__Assignment__: Starting with the line that contains "brown brick G4:J4", reproduce each line through the end of the entries exactly as written.

__Image sets with object changes__:
BEGIN
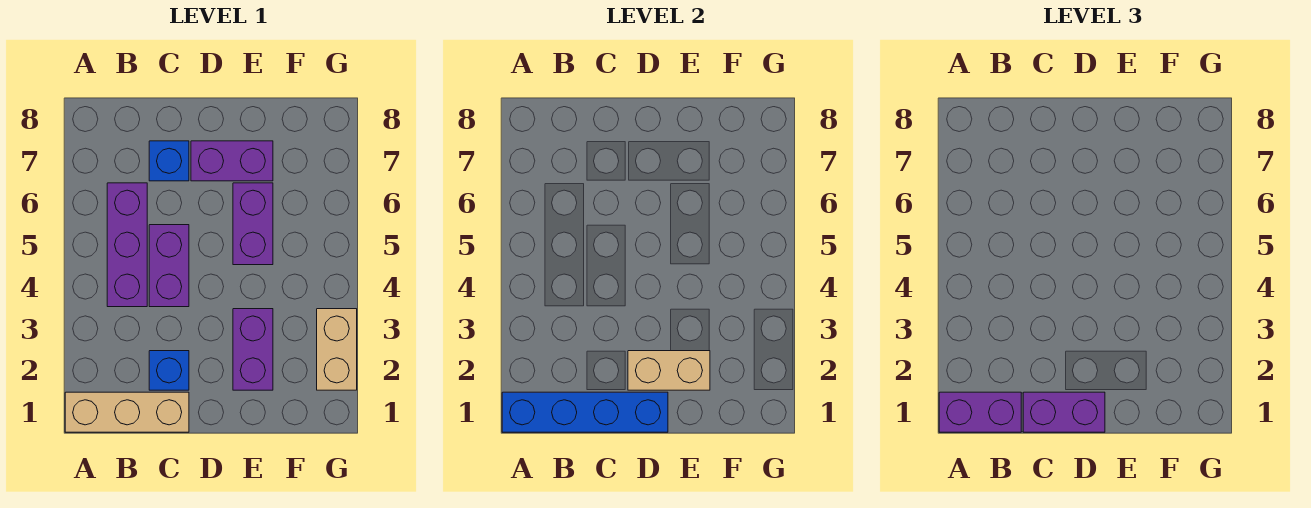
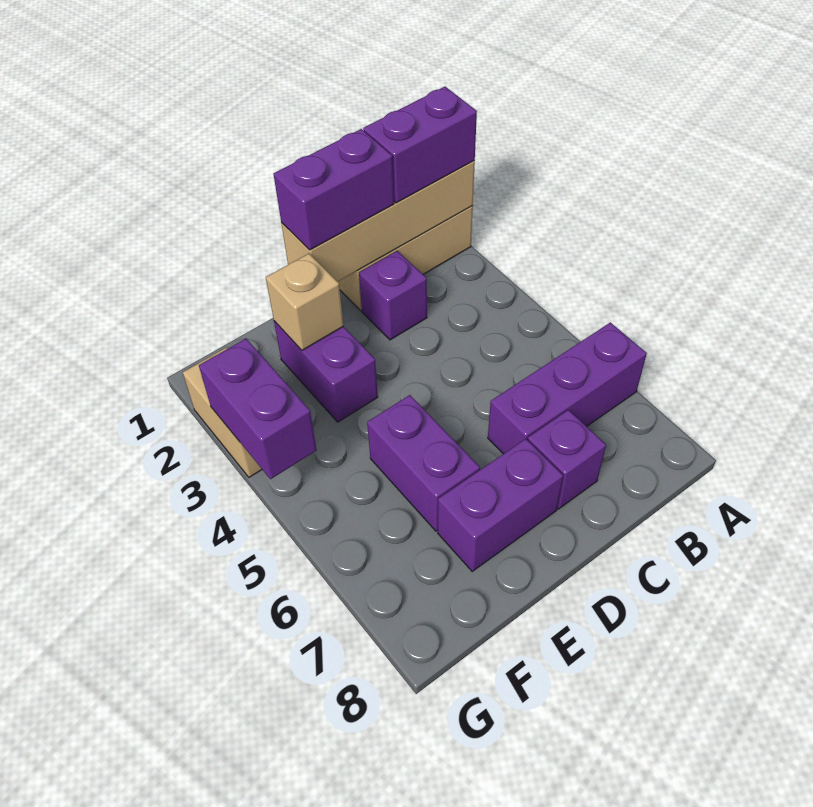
blue brick A1:D1 level 2 -> tan brick A1:D1 level 2
purple brick B4:B6 level 1 -> purple brick A6:C6 level 1
blue brick C2 level 1 -> purple brick C2 level 1
purple brick C4:C5 level 1 -> purple brick G3:G4 level 2
blue brick C7 level 1 -> purple brick C7 level 1
tan brick D2:E2 level 2 -> tan brick E2 level 2

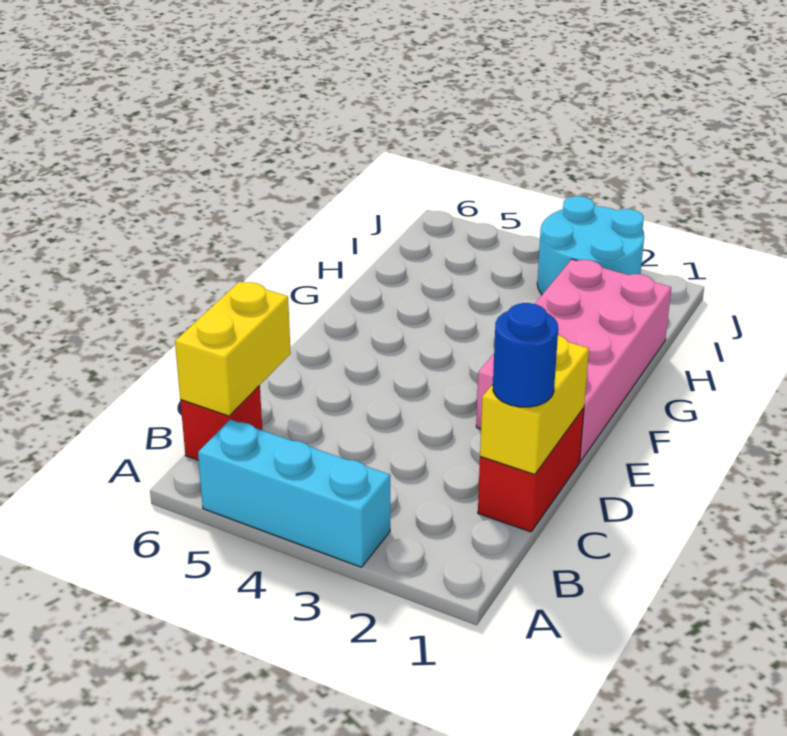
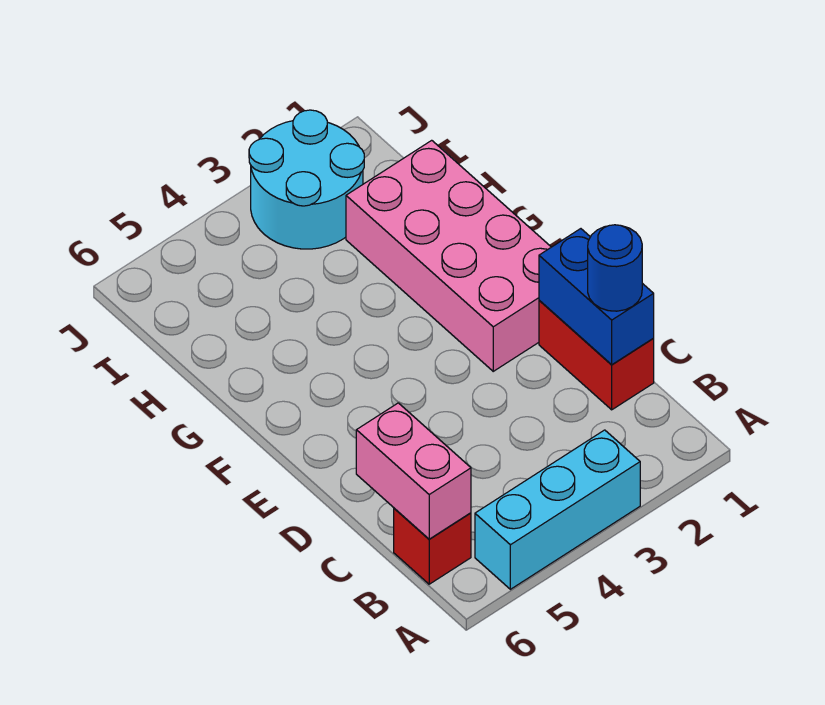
yellow brick B6:C6 level 2 -> pink brick B6:C6 level 2
yellow brick C1:D1 level 2 -> blue brick C1:D1 level 2

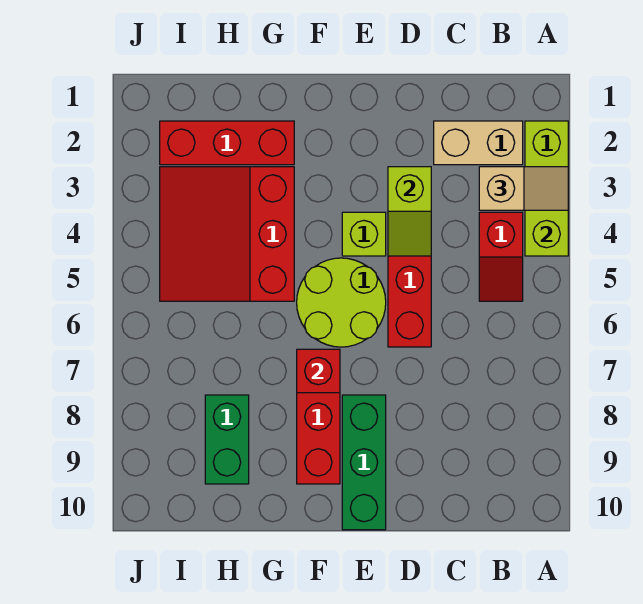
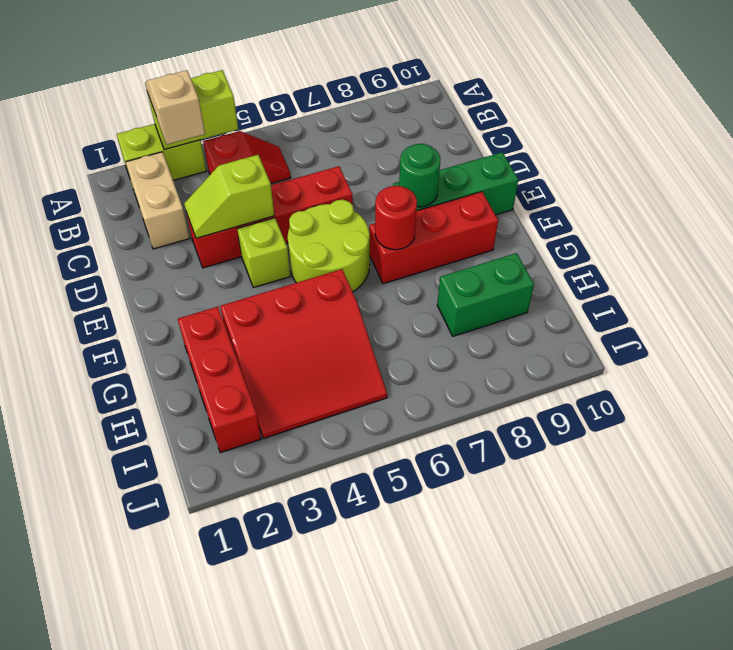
lime slope D3:D4 level 2 top 3 -> lime slope D3:D4 level 2 top 4
none -> green round brick E8 level 2
red brick F7 level 2 -> red round brick F7 level 2

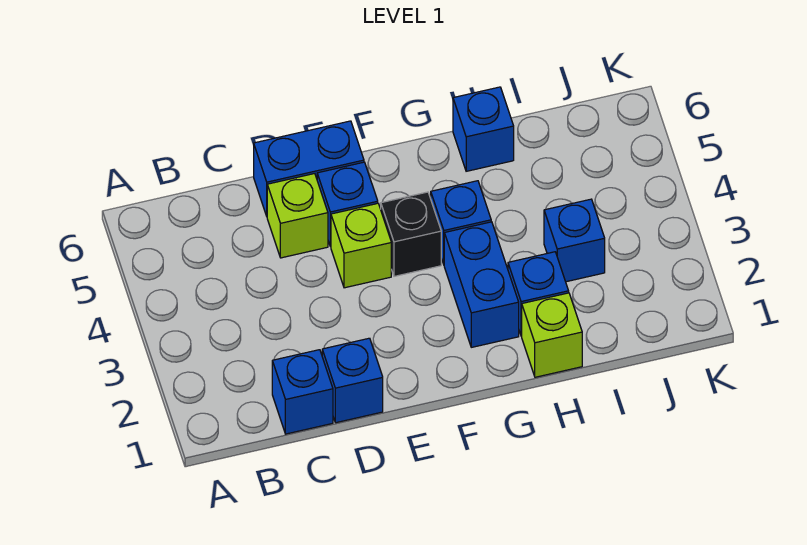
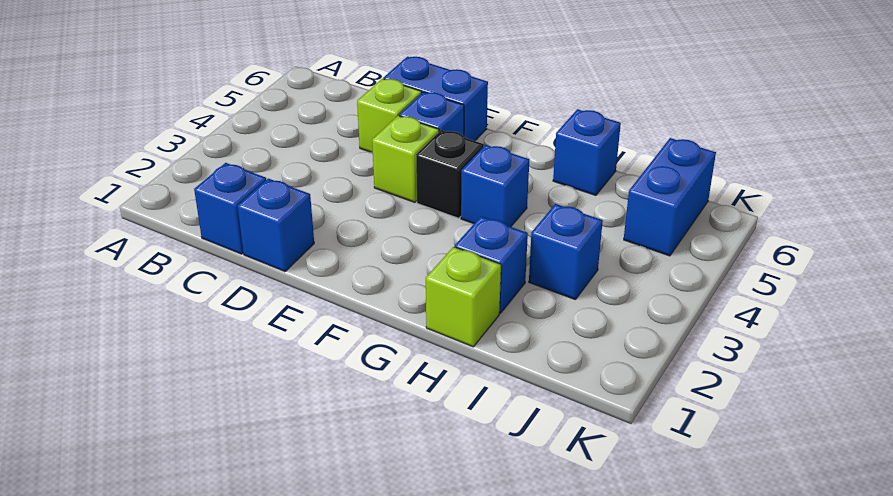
blue brick G2:G3 level 1 -> blue brick J5:J6 level 1

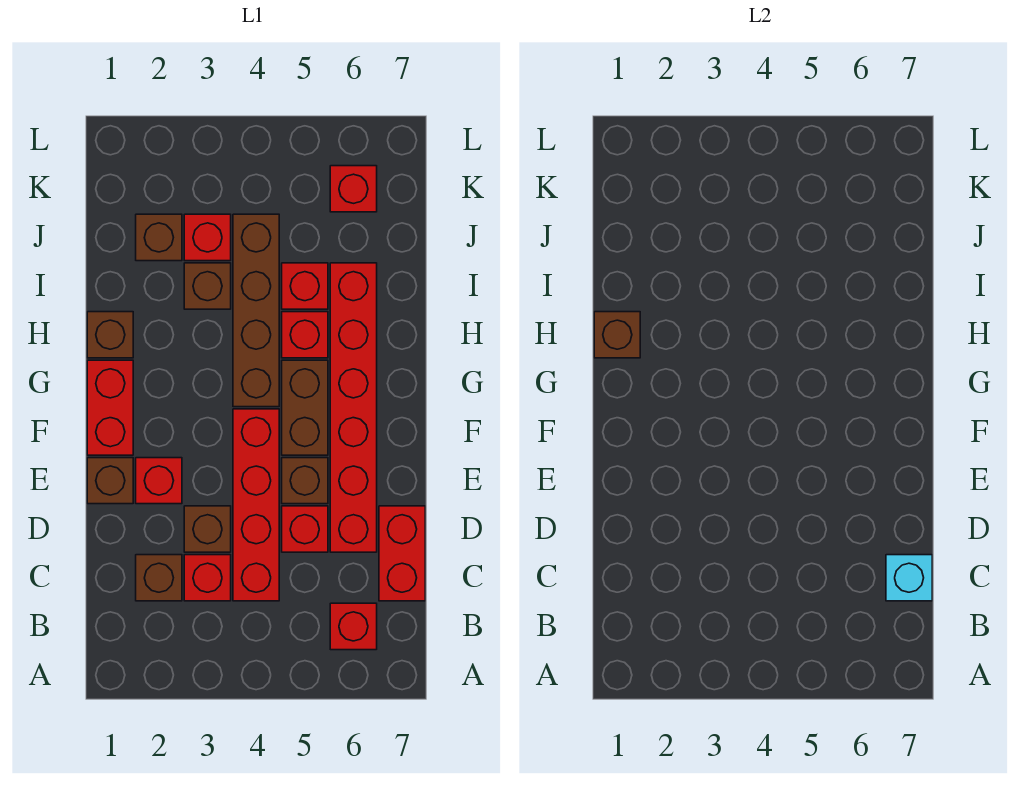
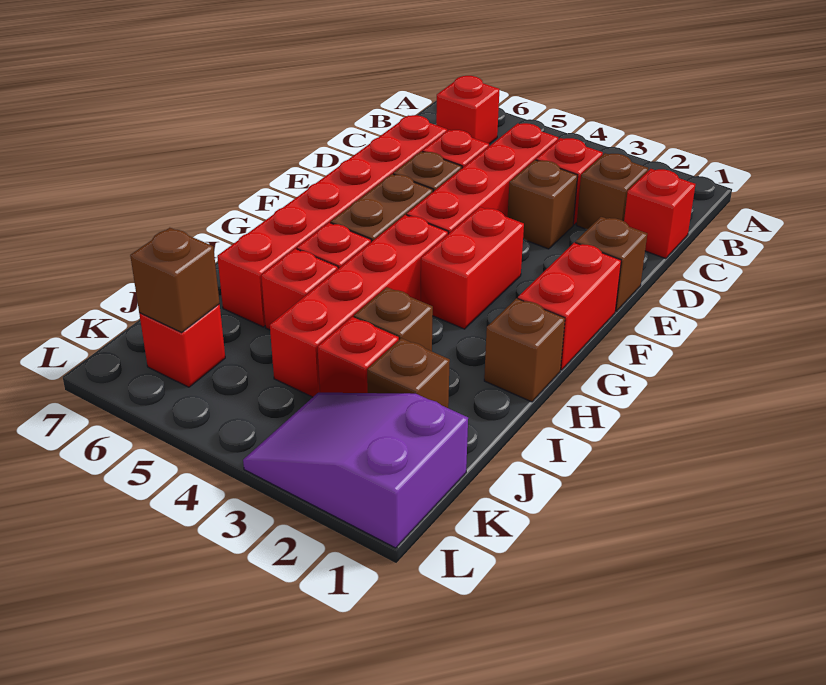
red brick C7:D7 level 1 -> red brick F3:G3 level 1
cyan brick C7 level 2 -> none
red brick E2 level 1 -> red brick C1 level 1
brown brick G4:J4 level 1 -> red brick G4:J4 level 1
brown brick H1 level 2 -> brown brick K6 level 2
none -> purple slope K1:L3 level 1 top 1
END
__Output for this task__:
brown brick G4:J4 level 1 -> red brick G4:J4 level 1
brown brick H1 level 2 -> brown brick K6 level 2
none -> purple slope K1:L3 level 1 top 1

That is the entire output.